Give back every record exactly, images excluded.

DATA RECORDS ->

==================================================

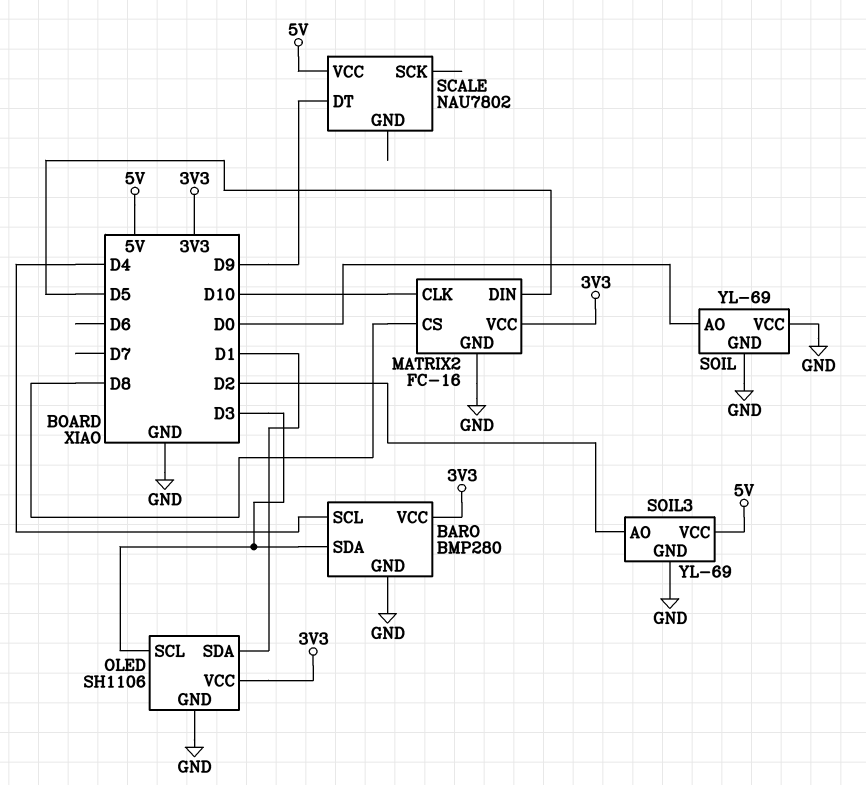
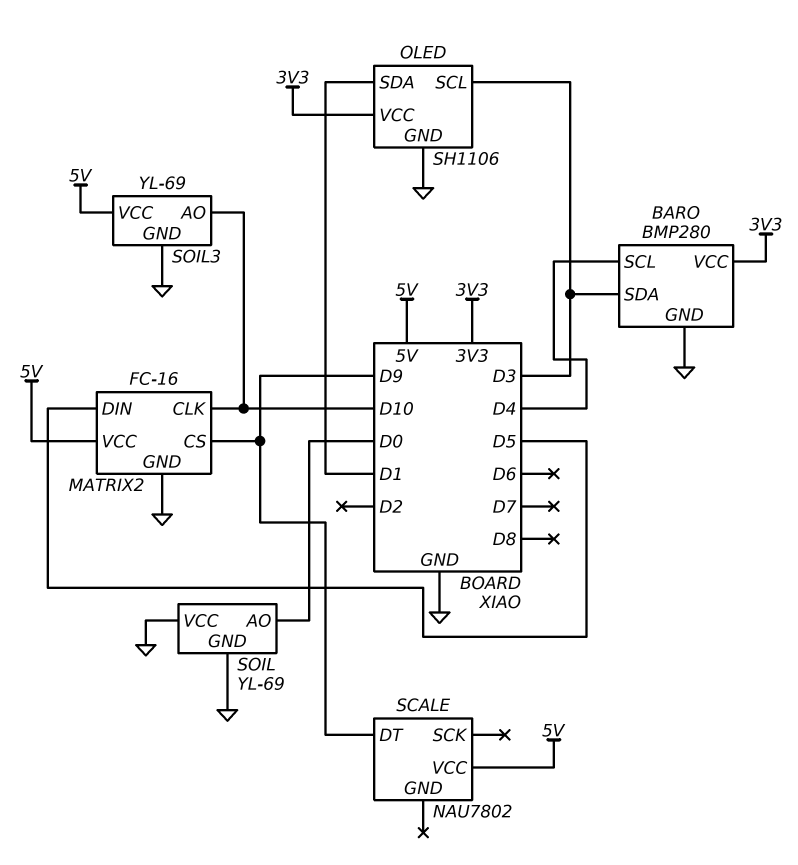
MATRIX2 pin CS: D8 -> D9
MATRIX2 pin VCC: 3V3 -> 5V
SOIL3 pin AO: D2 -> D10

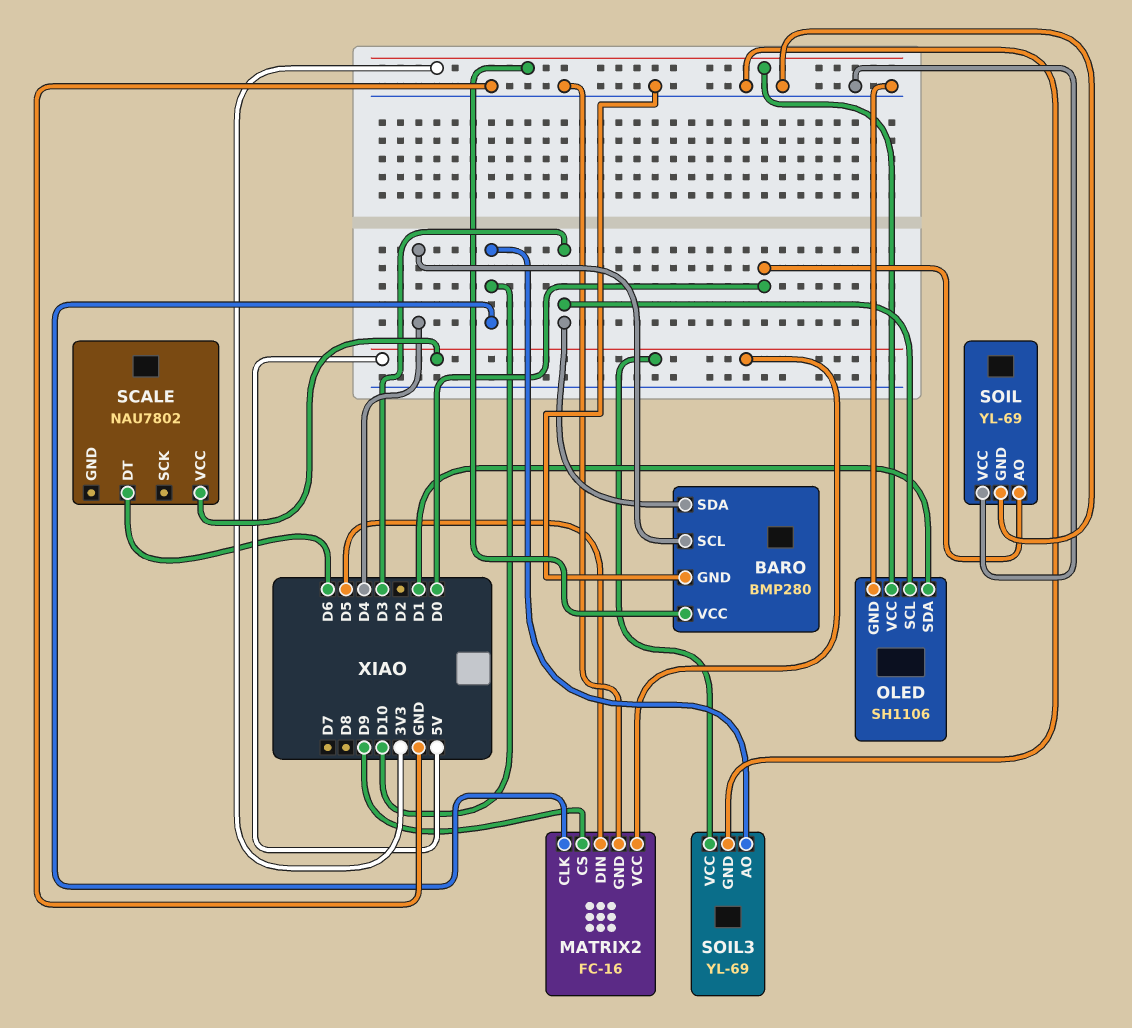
SCALE pin DT: D9 -> D6

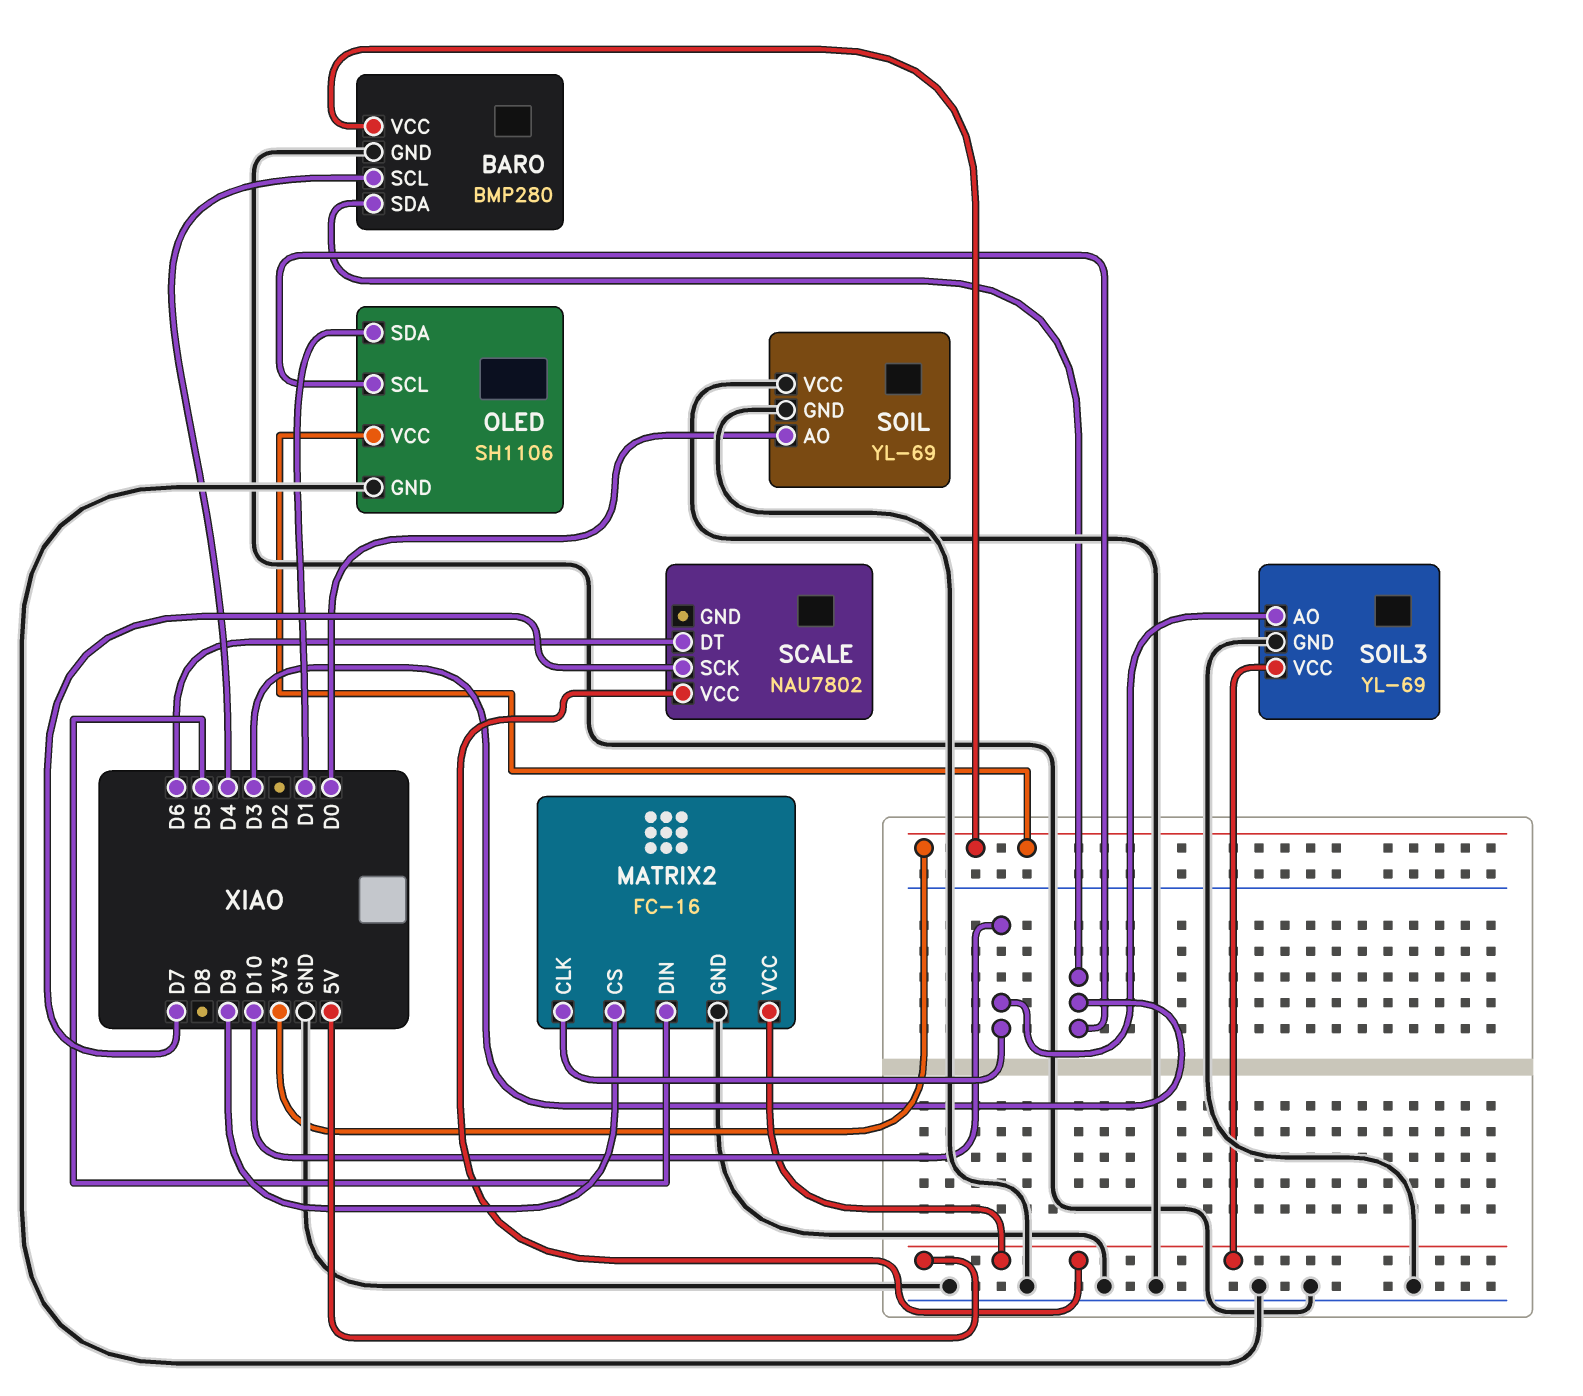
SCALE pin SCK: none -> D7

==================================================

YOUR SOLUTION ->
MATRIX2 pin CS: D8 -> D9
MATRIX2 pin VCC: 3V3 -> 5V
SOIL3 pin AO: D2 -> D10

SCALE pin DT: D9 -> D6

SCALE pin SCK: none -> D7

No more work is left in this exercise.